→ **What to produce**:
Your response to the data below should hold nothing except the lines from the one containing "C2: 3.3nF (GND, SIG3) -> 68nF (GND, SIG3)" down to the one containing "S1: switch (SIG8, VCC) -> switch (GND, SIG8)", reproduced exactly and without pictures.

Image comparison data
- - -

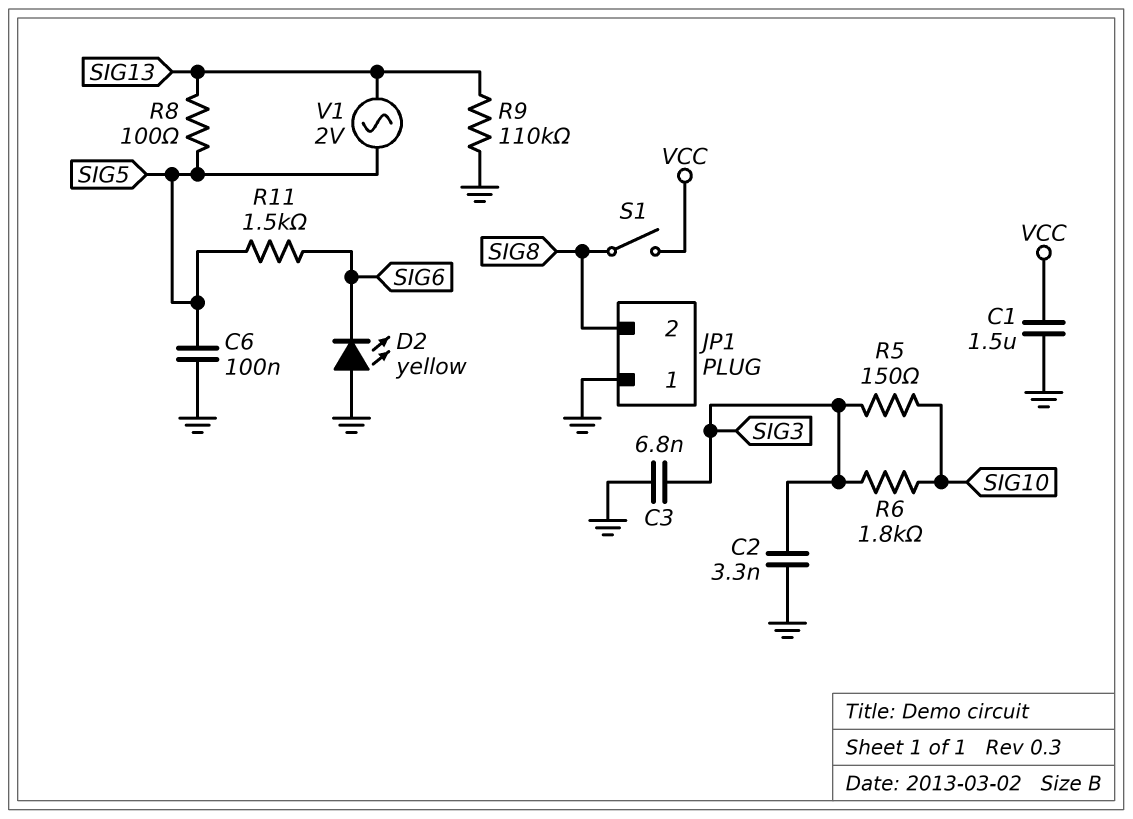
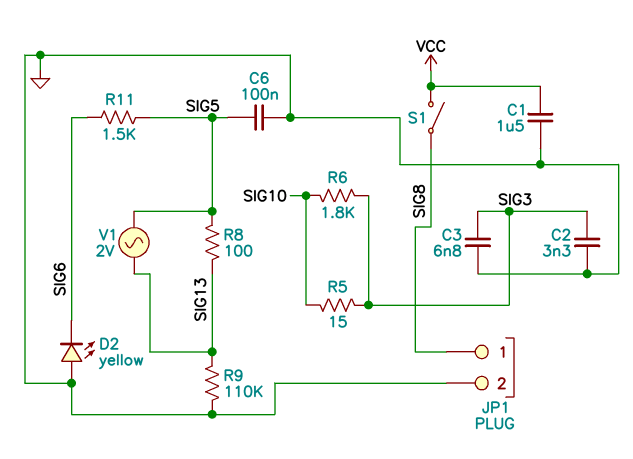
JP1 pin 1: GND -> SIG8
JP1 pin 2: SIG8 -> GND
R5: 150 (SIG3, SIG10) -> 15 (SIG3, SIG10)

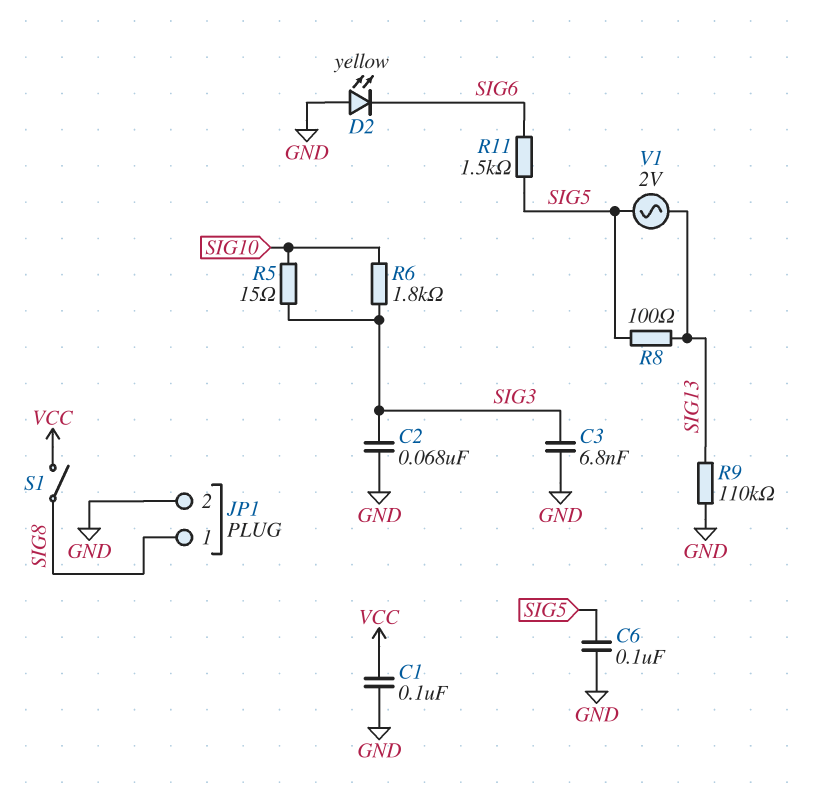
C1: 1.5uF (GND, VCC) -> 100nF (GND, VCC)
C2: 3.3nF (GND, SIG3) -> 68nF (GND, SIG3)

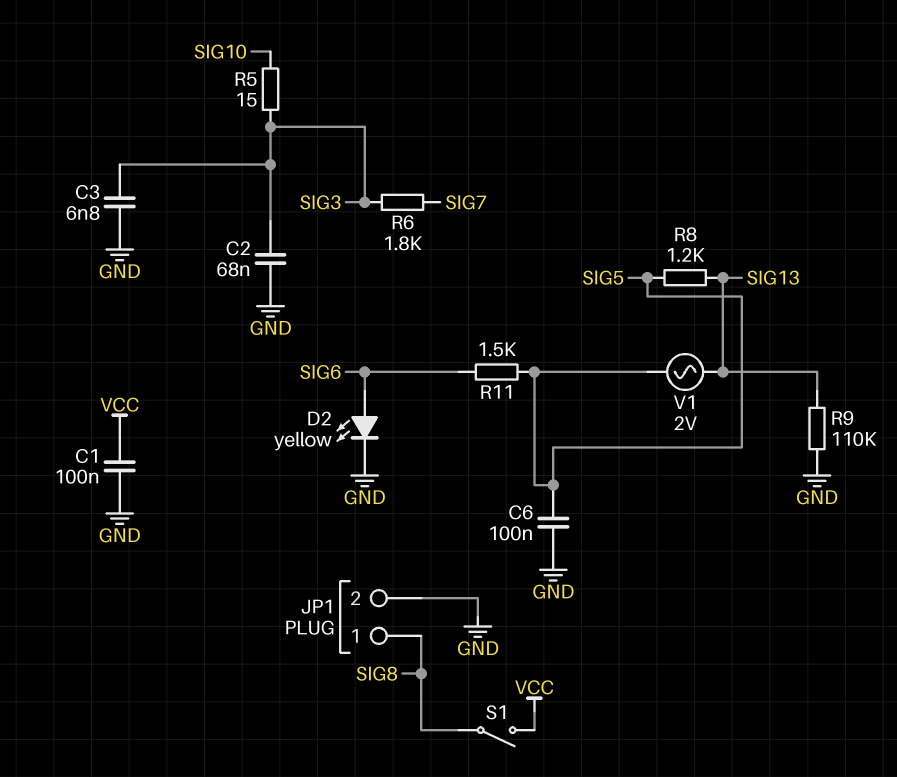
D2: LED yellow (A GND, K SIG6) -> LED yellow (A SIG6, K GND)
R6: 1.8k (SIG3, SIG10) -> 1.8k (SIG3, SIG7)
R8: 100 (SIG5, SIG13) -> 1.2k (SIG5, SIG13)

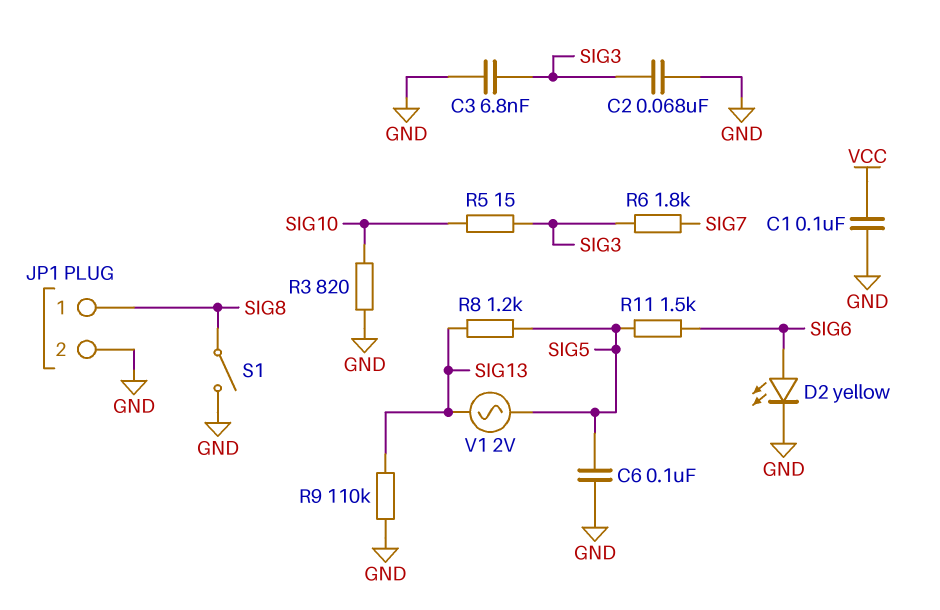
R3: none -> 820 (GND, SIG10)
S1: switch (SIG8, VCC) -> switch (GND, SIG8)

- - -

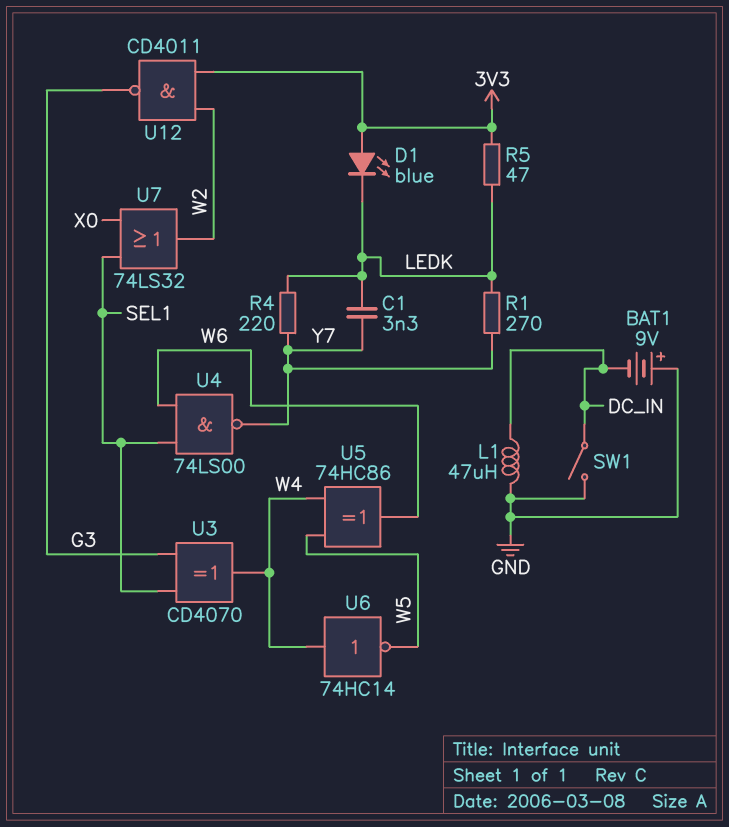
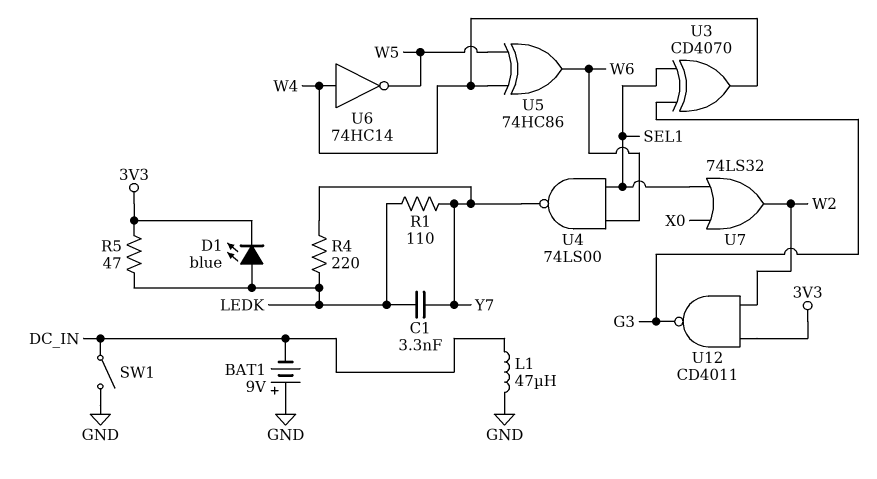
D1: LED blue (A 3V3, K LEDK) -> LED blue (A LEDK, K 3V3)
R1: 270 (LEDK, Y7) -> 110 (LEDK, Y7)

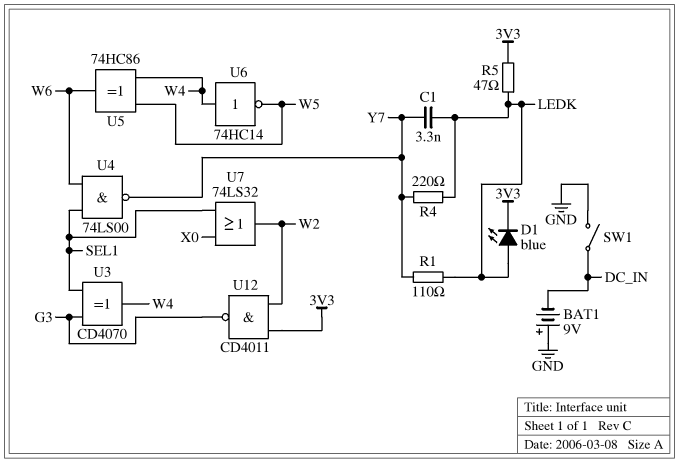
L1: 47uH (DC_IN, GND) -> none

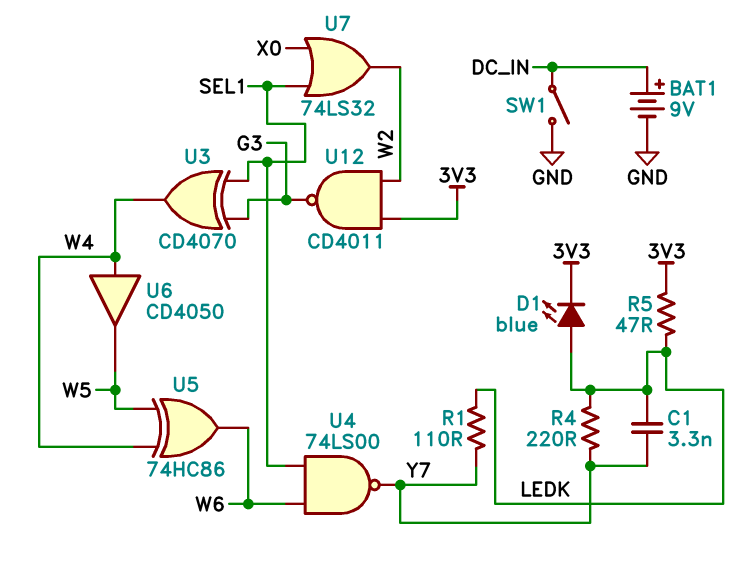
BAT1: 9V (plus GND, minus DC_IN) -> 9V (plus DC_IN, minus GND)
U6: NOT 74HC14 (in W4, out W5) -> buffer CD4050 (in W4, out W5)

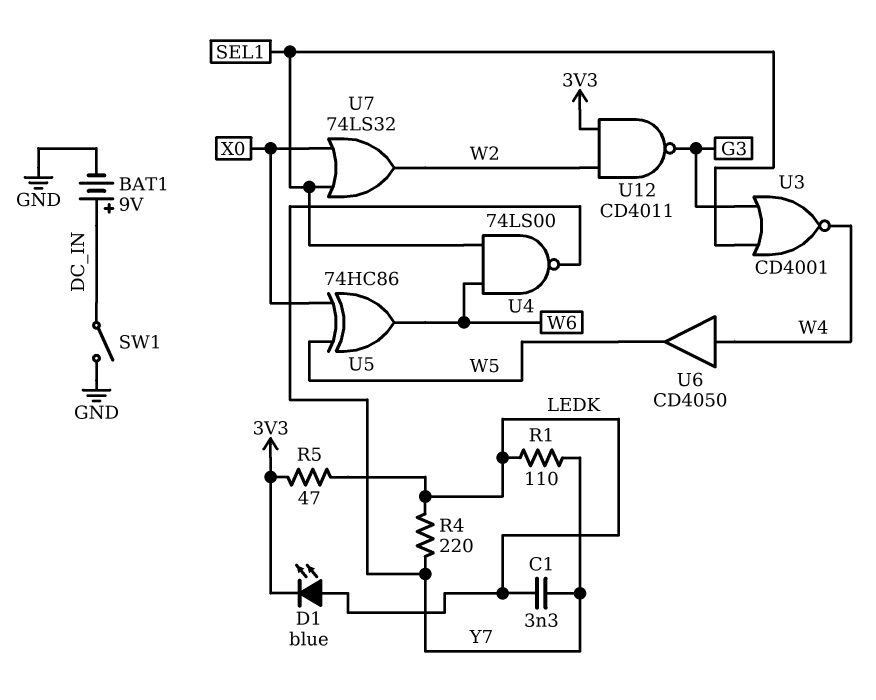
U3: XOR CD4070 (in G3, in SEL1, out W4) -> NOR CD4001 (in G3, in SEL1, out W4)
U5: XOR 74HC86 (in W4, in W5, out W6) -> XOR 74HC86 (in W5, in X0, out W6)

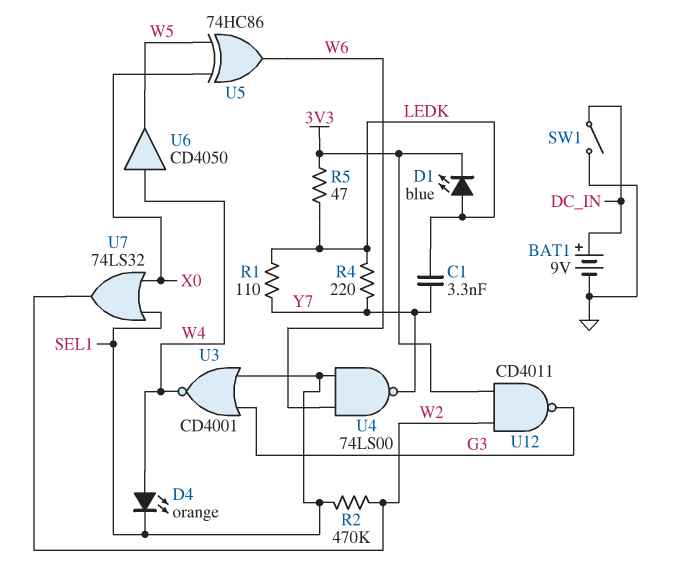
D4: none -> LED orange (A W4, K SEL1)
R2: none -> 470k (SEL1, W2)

- - -

→ **Answer box**:
C2: 3.3nF (GND, SIG3) -> 68nF (GND, SIG3)

D2: LED yellow (A GND, K SIG6) -> LED yellow (A SIG6, K GND)
R6: 1.8k (SIG3, SIG10) -> 1.8k (SIG3, SIG7)
R8: 100 (SIG5, SIG13) -> 1.2k (SIG5, SIG13)

R3: none -> 820 (GND, SIG10)
S1: switch (SIG8, VCC) -> switch (GND, SIG8)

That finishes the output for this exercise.